---- Data below
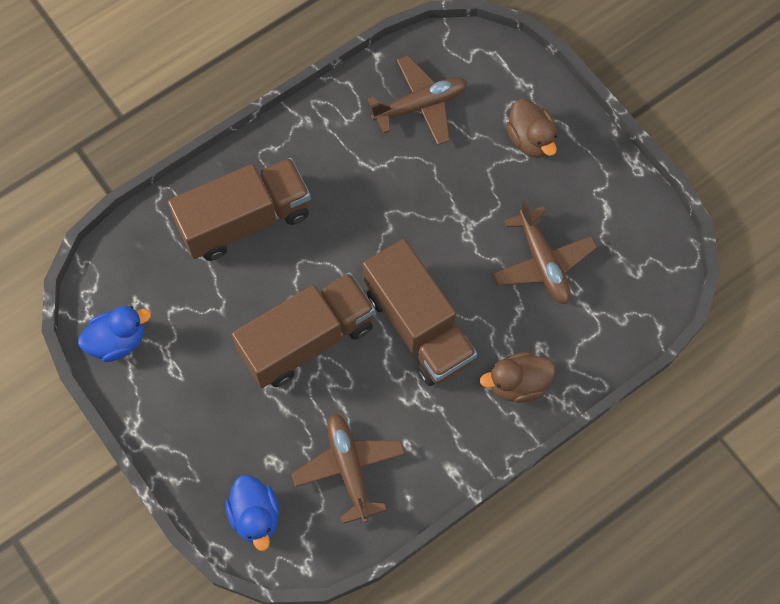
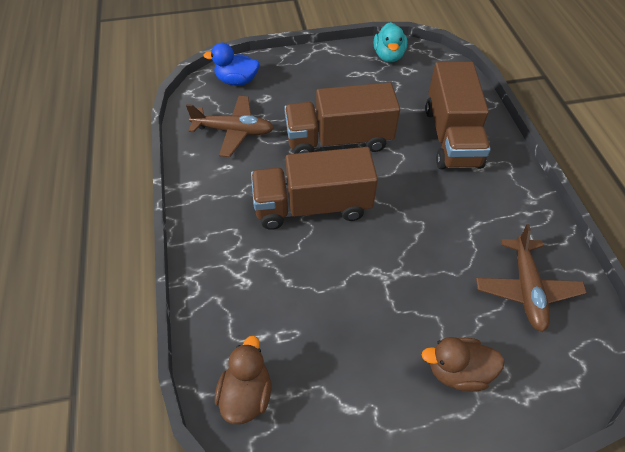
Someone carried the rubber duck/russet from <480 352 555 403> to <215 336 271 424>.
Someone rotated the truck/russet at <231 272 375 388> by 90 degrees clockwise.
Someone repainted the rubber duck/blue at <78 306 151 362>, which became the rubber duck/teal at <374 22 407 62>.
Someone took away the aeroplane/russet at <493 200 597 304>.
--------
> _Required work_
Output the material word for word, and keep the pictures out.

> _Exercise response_
Someone carried the rubber duck/russet from <480 352 555 403> to <215 336 271 424>.
Someone rotated the truck/russet at <231 272 375 388> by 90 degrees clockwise.
Someone repainted the rubber duck/blue at <78 306 151 362>, which became the rubber duck/teal at <374 22 407 62>.
Someone took away the aeroplane/russet at <493 200 597 304>.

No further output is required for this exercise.